TO DO: Everything from the line holding "was: tin/violet" through the last line of the data, and nothing else, should be retyped exactly, with no pictures.

-- EXERCISE INPUT follows --

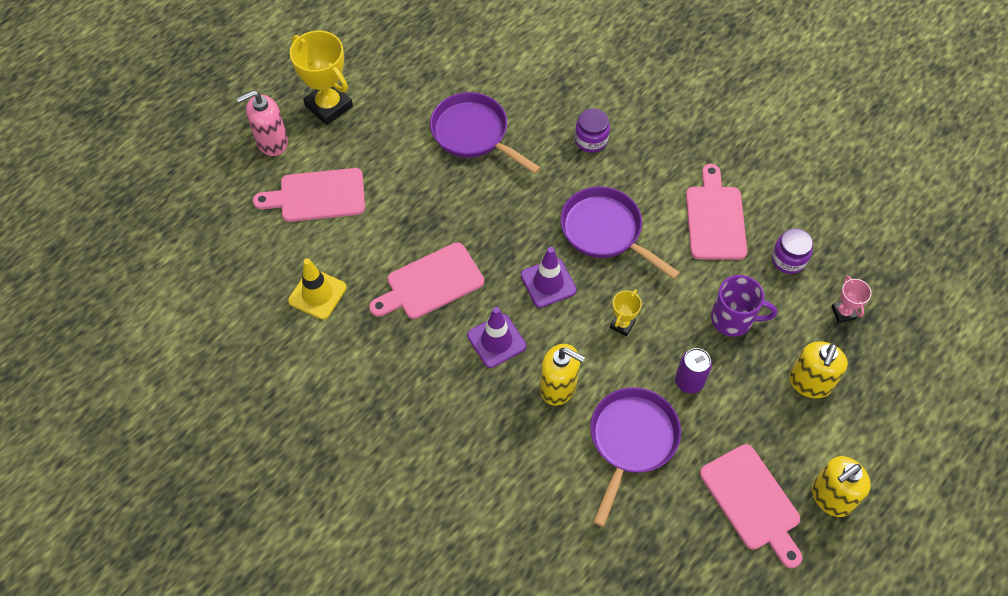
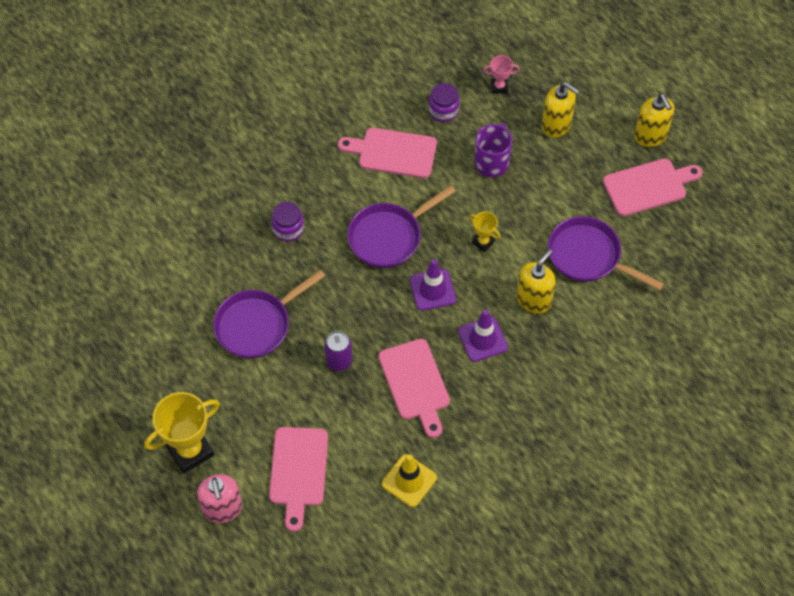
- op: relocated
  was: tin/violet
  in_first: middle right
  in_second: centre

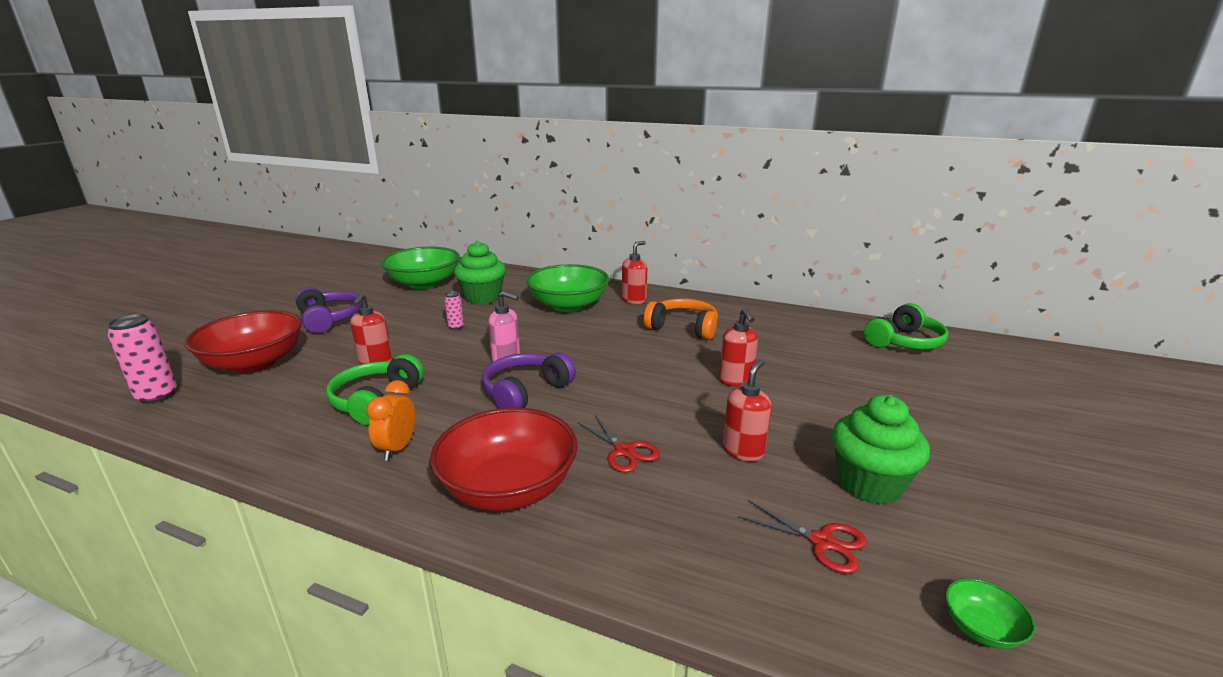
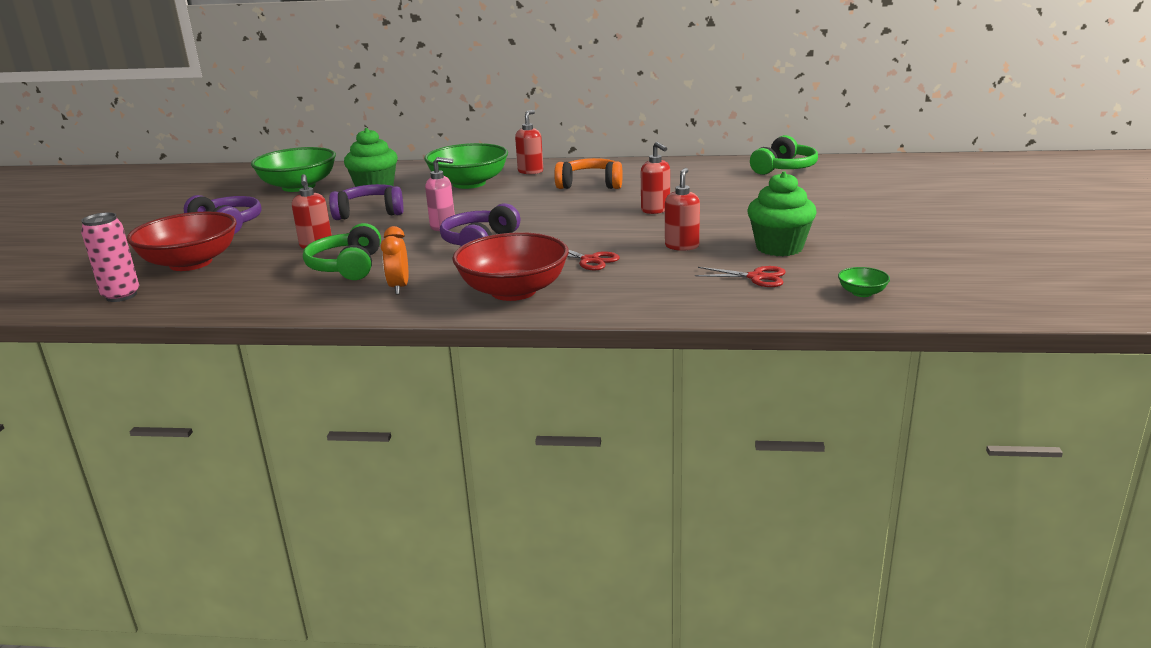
- op: exchanged
  was: tin/rosy (no. 2 from left)
  now: headset/violet (no. 2 from left)
  in_first: centre
  in_second: top left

-- EXERCISE INPUT concluded --

RESPONSE FOR THIS EXERCISE:
  was: tin/violet
  in_first: middle right
  in_second: centre

- op: exchanged
  was: tin/rosy (no. 2 from left)
  now: headset/violet (no. 2 from left)
  in_first: centre
  in_second: top left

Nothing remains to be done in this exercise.